=== Work instruction ===
Copy each line below in which the word "black" occurs.

=== Source material ===
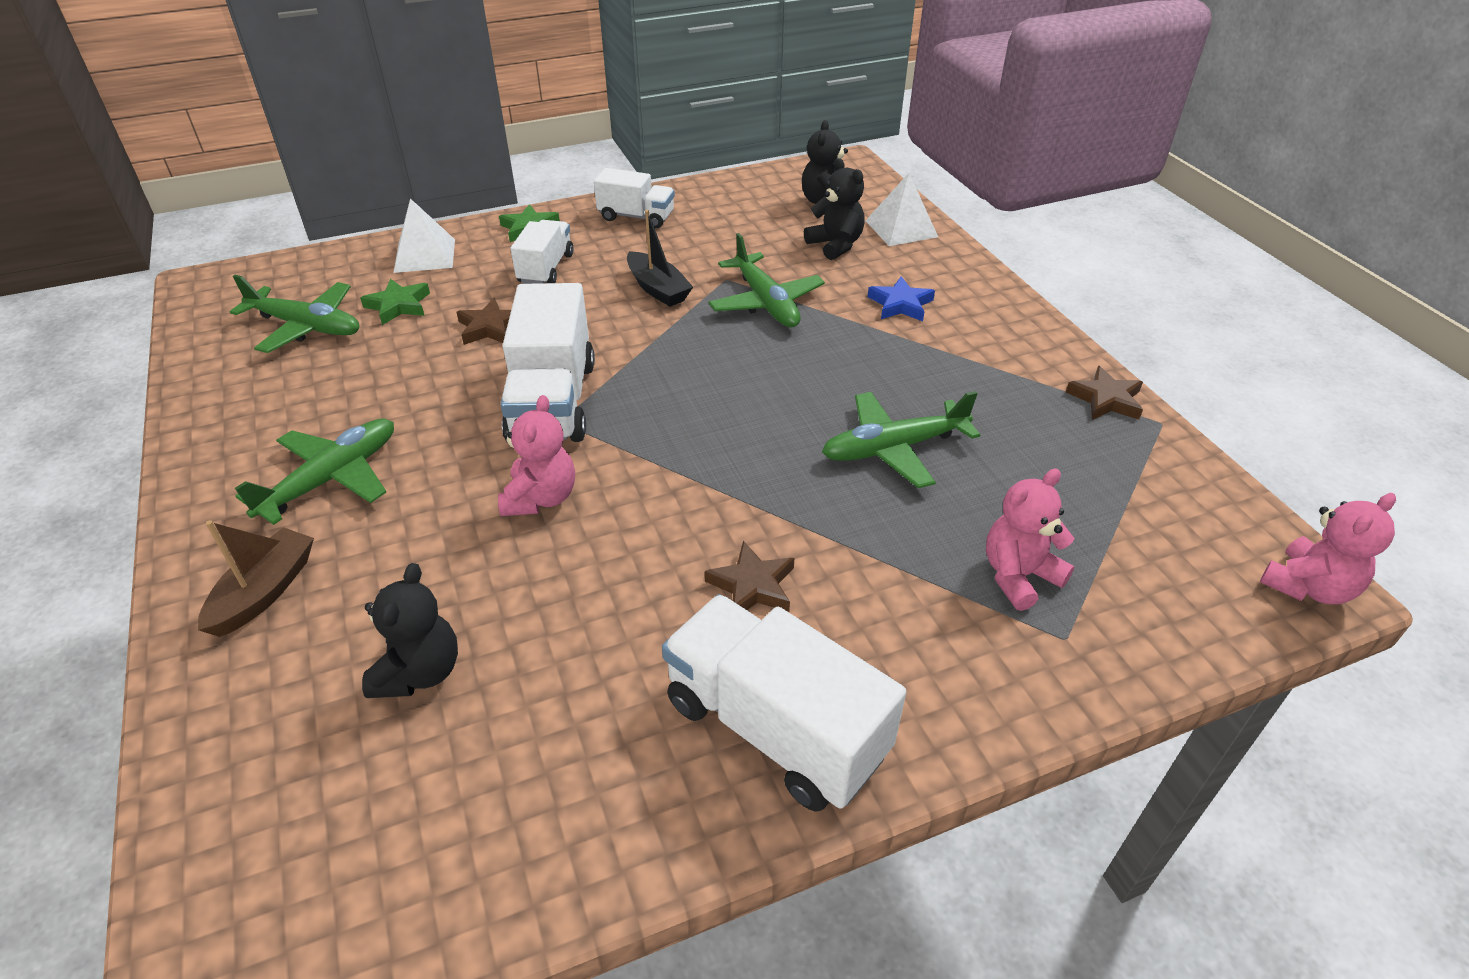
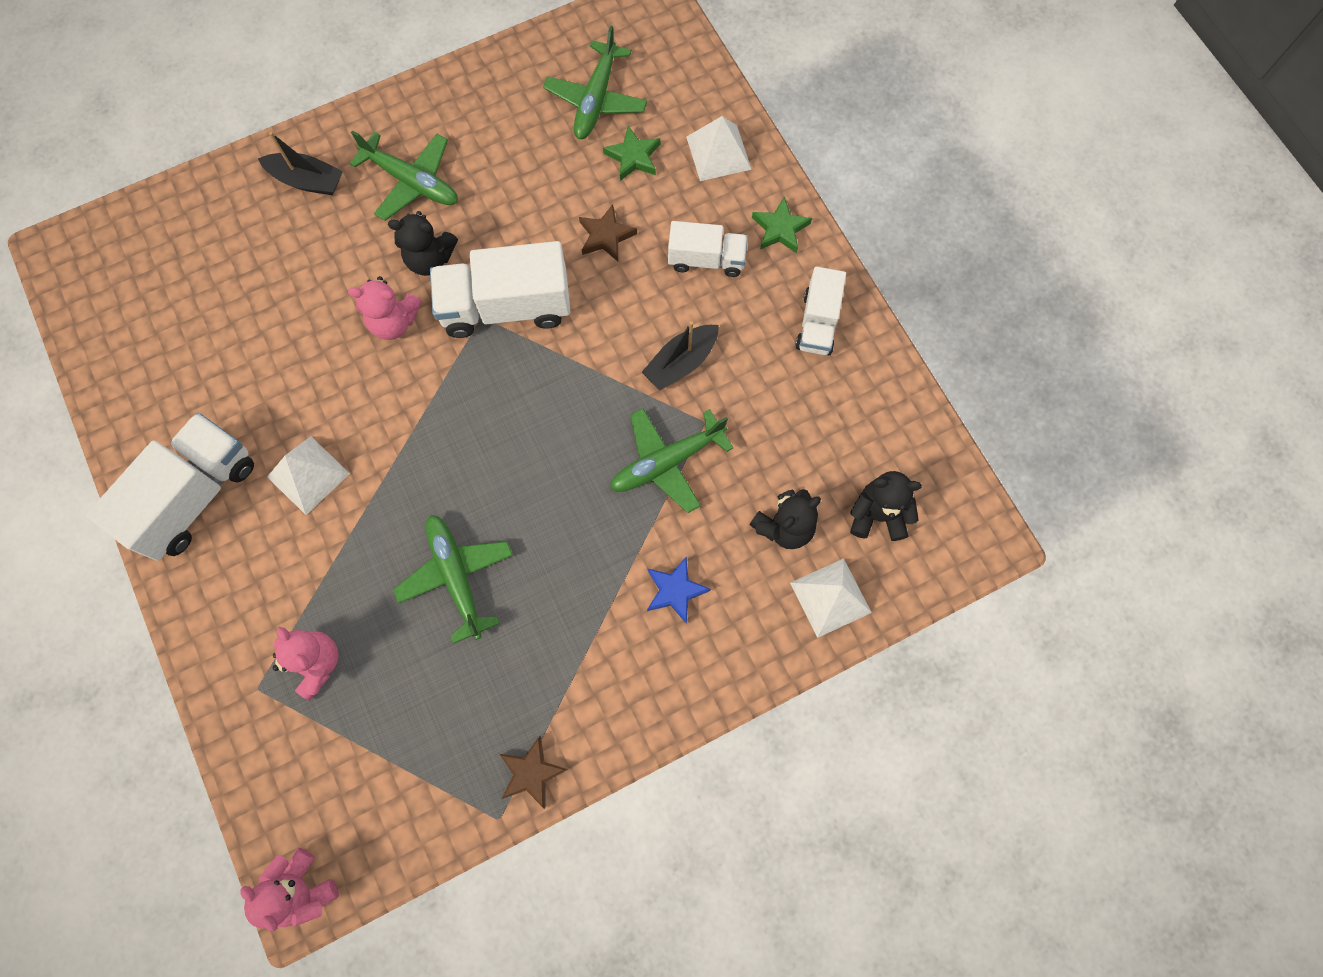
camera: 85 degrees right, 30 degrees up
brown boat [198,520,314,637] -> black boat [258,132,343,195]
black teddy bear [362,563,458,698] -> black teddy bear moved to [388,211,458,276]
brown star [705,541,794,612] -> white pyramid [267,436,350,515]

=== Reply to the task ===
brown boat [198,520,314,637] -> black boat [258,132,343,195]
black teddy bear [362,563,458,698] -> black teddy bear moved to [388,211,458,276]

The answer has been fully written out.